== RAW DATA
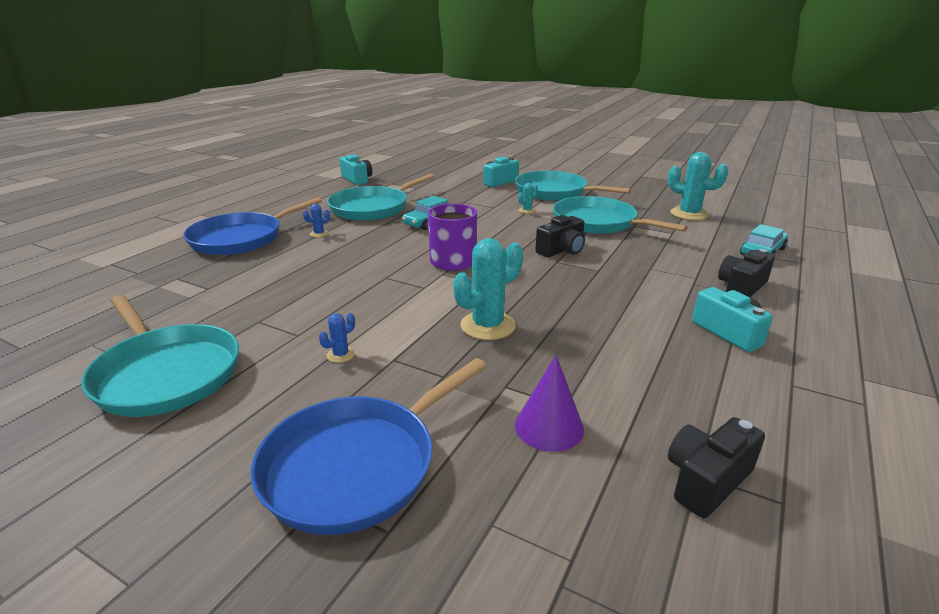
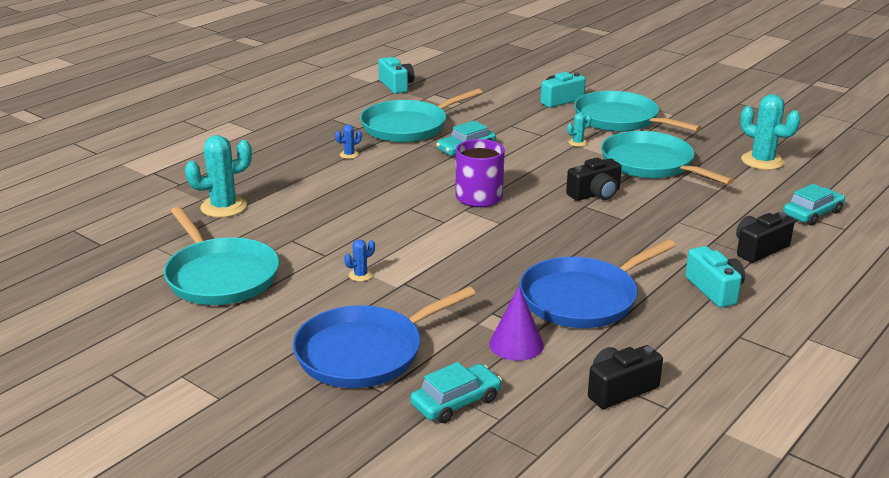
camera: 10 degrees right, 0 degrees up
(241, 238) = (272, 154): blue pan -> blue pan (583, 298)
(487, 326) = (493, 263): turquoise cactus -> turquoise cactus (224, 207)
(500, 536) = (456, 402): none -> turquoise car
====
I'd like the material duplicated exactly, without its pictures.

camera: 10 degrees right, 0 degrees up
(241, 238) = (272, 154): blue pan -> blue pan (583, 298)
(487, 326) = (493, 263): turquoise cactus -> turquoise cactus (224, 207)
(500, 536) = (456, 402): none -> turquoise car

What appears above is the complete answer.